=== Begin Enclosure ===

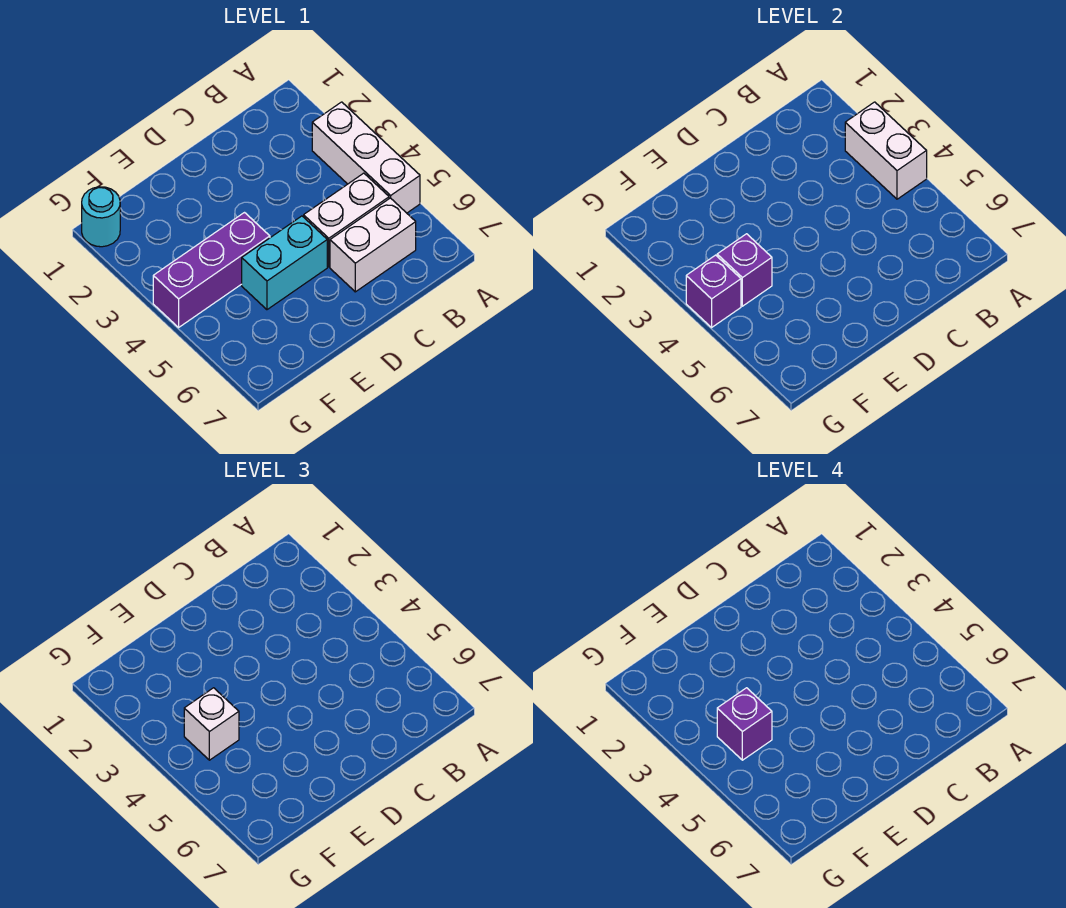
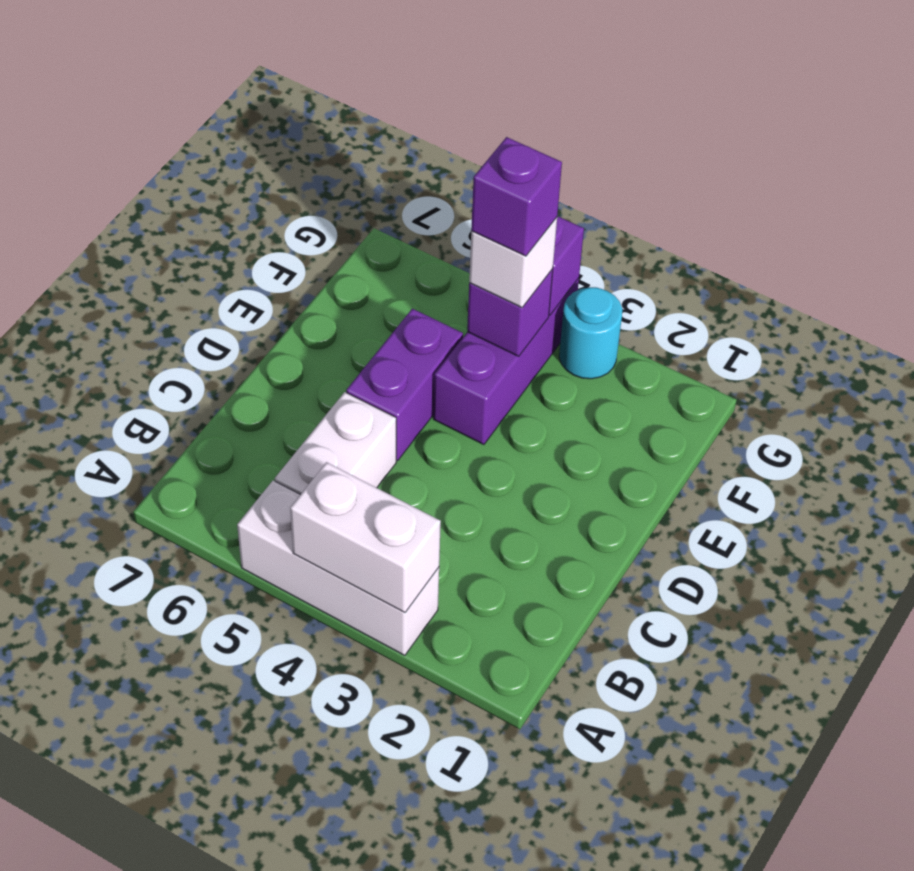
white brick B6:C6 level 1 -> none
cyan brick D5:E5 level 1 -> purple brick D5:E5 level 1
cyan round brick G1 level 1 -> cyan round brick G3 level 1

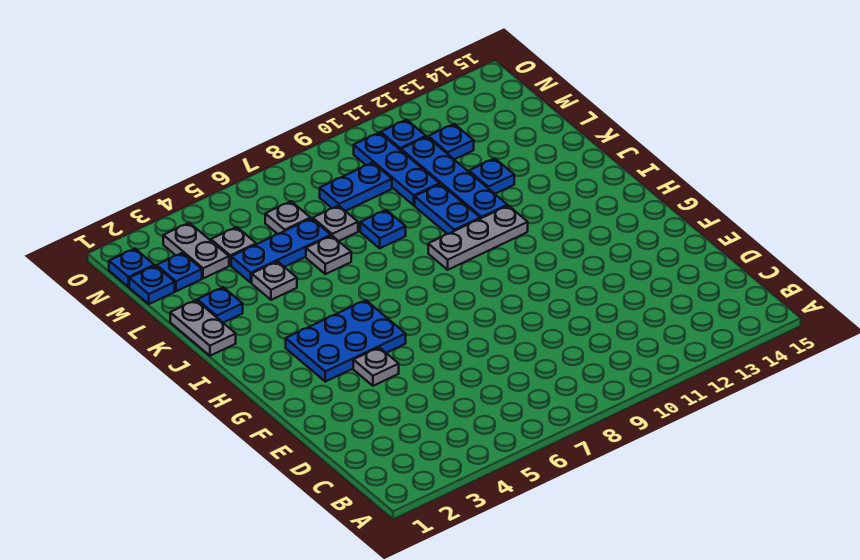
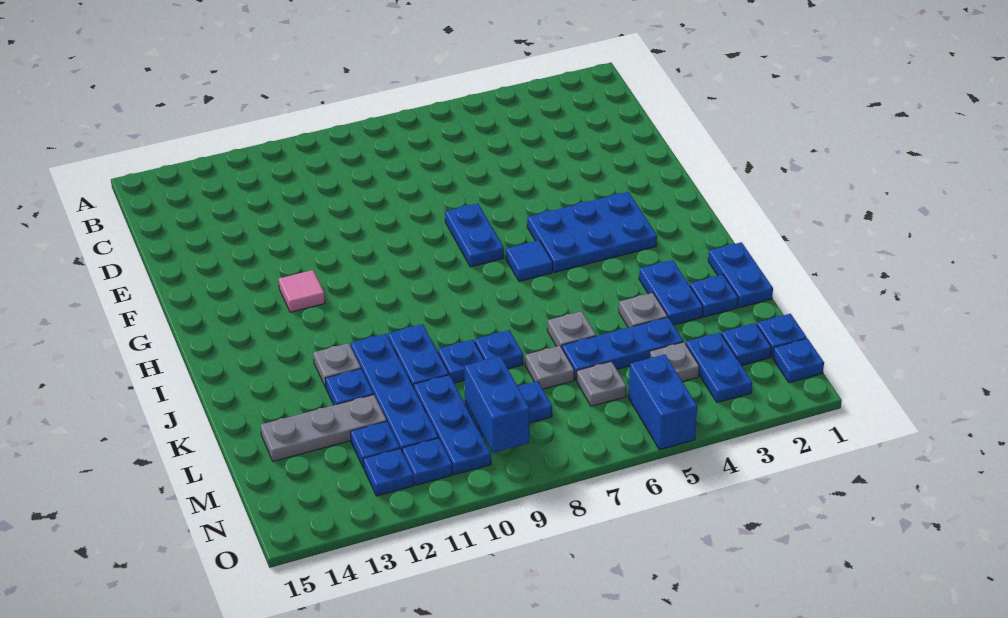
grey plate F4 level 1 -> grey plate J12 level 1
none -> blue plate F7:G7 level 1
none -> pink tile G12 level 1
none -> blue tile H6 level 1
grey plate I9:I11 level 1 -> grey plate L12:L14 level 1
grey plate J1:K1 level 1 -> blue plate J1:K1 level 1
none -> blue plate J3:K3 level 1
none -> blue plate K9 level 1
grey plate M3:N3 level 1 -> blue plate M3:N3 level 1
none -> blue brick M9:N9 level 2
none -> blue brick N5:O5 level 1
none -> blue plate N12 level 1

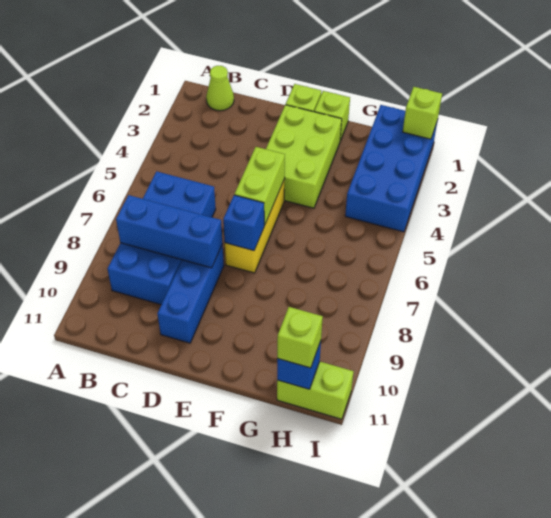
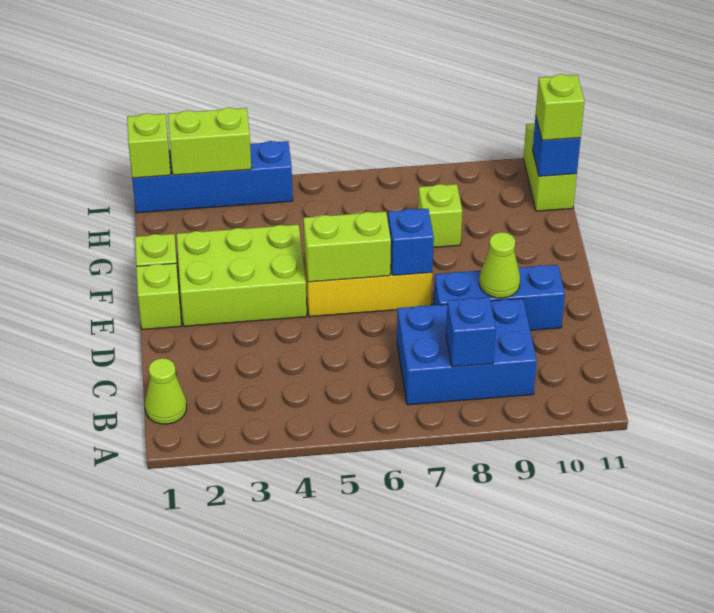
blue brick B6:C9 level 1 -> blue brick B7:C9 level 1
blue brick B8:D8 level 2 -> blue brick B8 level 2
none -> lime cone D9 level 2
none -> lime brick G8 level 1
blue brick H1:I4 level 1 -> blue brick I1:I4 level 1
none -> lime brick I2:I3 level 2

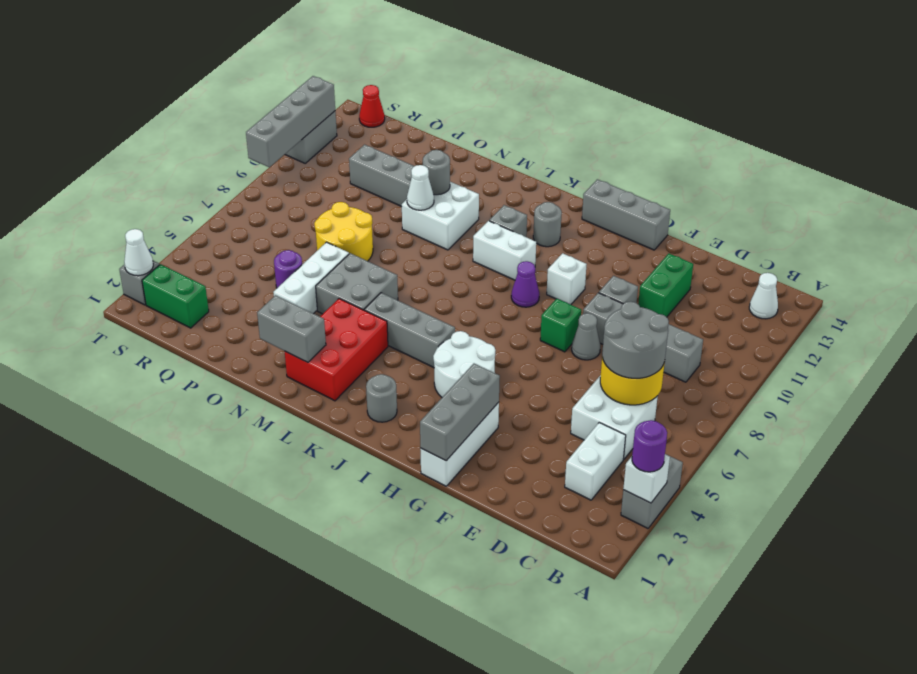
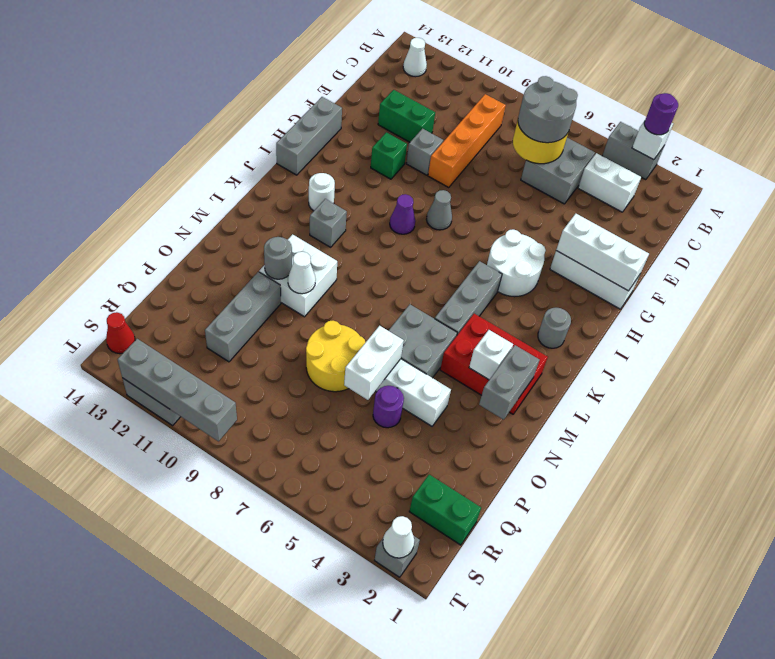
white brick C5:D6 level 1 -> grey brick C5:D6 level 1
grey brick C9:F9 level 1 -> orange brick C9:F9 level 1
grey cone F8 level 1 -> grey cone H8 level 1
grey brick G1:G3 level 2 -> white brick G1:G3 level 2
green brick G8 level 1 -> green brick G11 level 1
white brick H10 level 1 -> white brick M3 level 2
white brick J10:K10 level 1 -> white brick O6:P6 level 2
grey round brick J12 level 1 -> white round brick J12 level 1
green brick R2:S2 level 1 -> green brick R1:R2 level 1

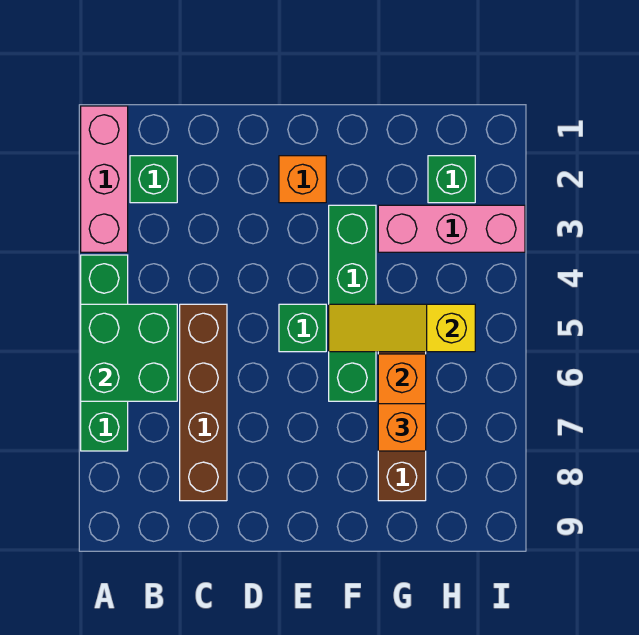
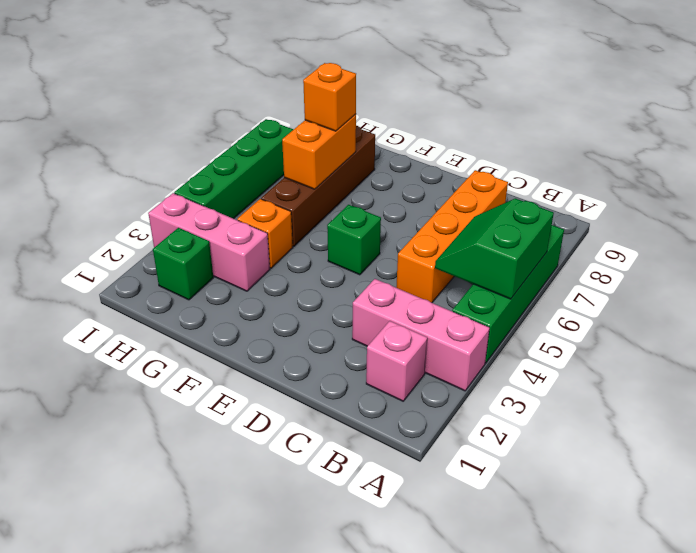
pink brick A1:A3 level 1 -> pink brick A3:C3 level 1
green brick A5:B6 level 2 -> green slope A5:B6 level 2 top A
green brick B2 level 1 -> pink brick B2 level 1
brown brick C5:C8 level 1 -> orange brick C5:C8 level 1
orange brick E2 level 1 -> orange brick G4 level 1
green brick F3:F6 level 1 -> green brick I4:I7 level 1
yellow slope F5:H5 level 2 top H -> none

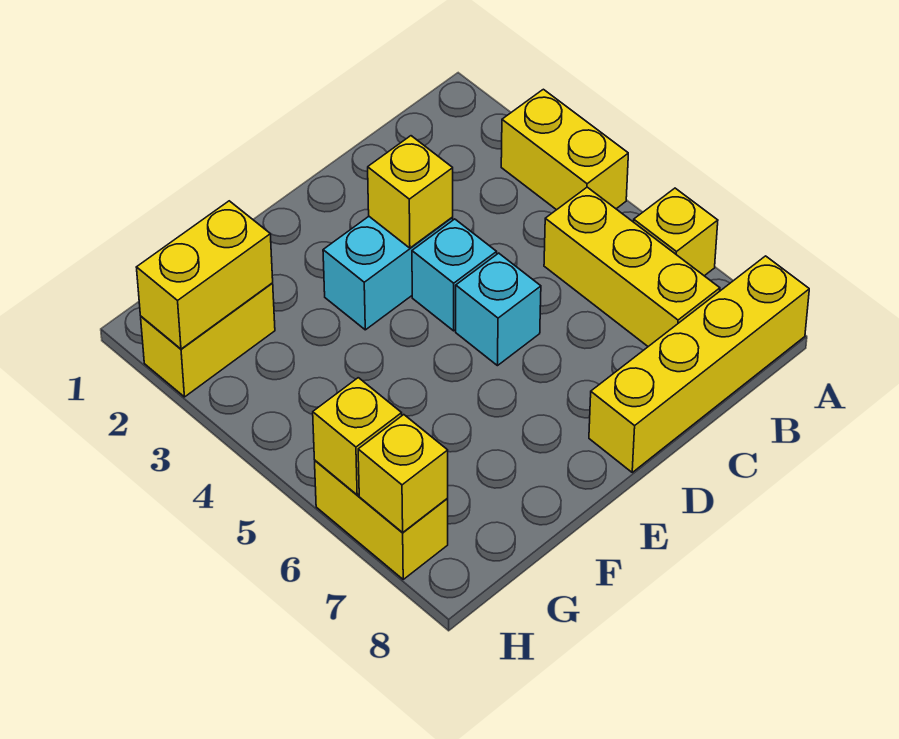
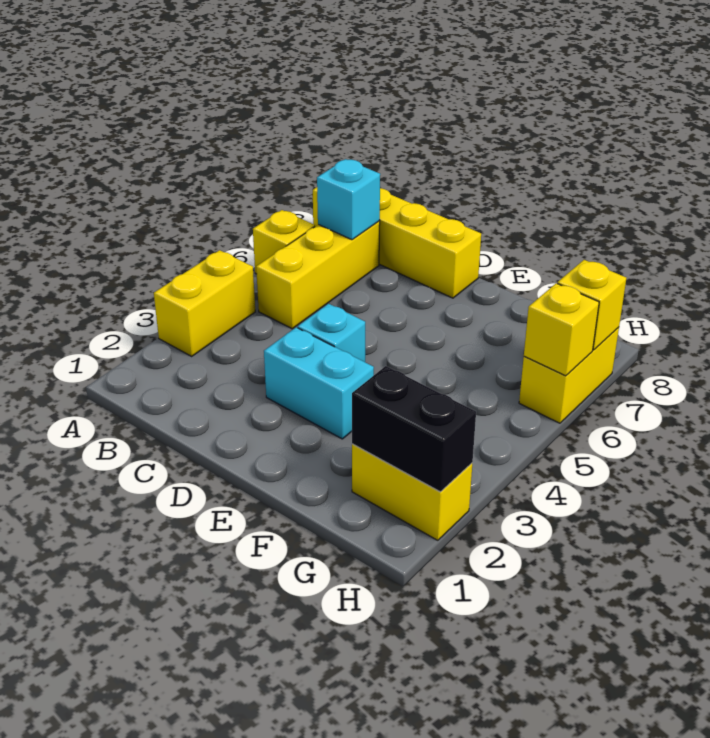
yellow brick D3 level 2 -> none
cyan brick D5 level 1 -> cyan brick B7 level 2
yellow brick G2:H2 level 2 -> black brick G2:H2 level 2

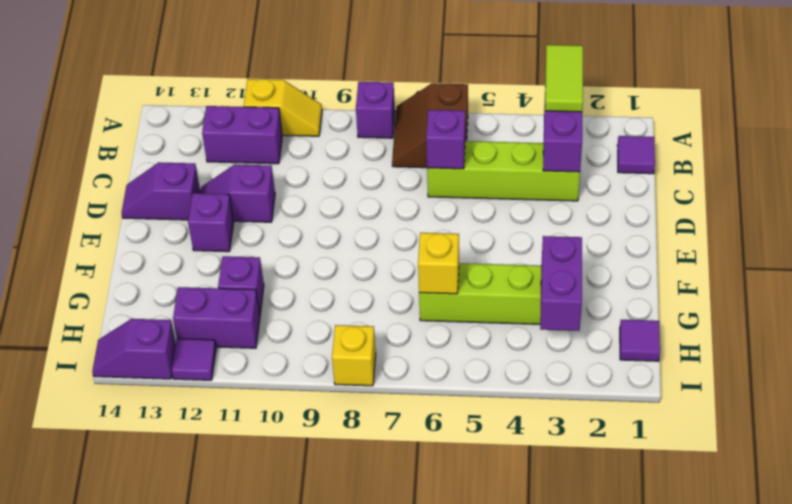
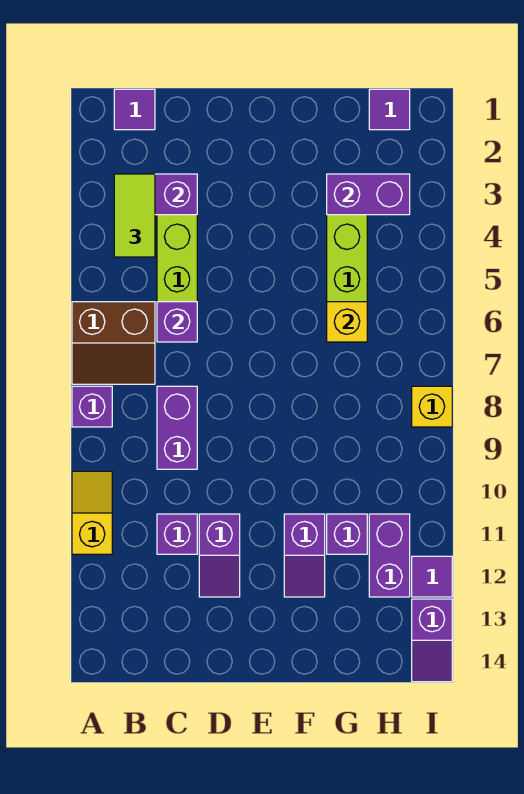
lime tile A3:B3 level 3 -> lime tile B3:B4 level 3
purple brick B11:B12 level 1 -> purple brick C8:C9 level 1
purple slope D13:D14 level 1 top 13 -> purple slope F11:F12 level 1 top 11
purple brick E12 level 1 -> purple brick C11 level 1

=== End Enclosure ===

TASK INSTRUCTIONS: In the listing above, find the line containing "grey cone F8 level 1 -> grey cone H8 level 1" and the line containing "purple brick B11:B12", then print exactly those two lines and every line between them, minus the pictures.

RESPONSE AREA:
grey cone F8 level 1 -> grey cone H8 level 1
grey brick G1:G3 level 2 -> white brick G1:G3 level 2
green brick G8 level 1 -> green brick G11 level 1
white brick H10 level 1 -> white brick M3 level 2
white brick J10:K10 level 1 -> white brick O6:P6 level 2
grey round brick J12 level 1 -> white round brick J12 level 1
green brick R2:S2 level 1 -> green brick R1:R2 level 1

pink brick A1:A3 level 1 -> pink brick A3:C3 level 1
green brick A5:B6 level 2 -> green slope A5:B6 level 2 top A
green brick B2 level 1 -> pink brick B2 level 1
brown brick C5:C8 level 1 -> orange brick C5:C8 level 1
orange brick E2 level 1 -> orange brick G4 level 1
green brick F3:F6 level 1 -> green brick I4:I7 level 1
yellow slope F5:H5 level 2 top H -> none

yellow brick D3 level 2 -> none
cyan brick D5 level 1 -> cyan brick B7 level 2
yellow brick G2:H2 level 2 -> black brick G2:H2 level 2

lime tile A3:B3 level 3 -> lime tile B3:B4 level 3
purple brick B11:B12 level 1 -> purple brick C8:C9 level 1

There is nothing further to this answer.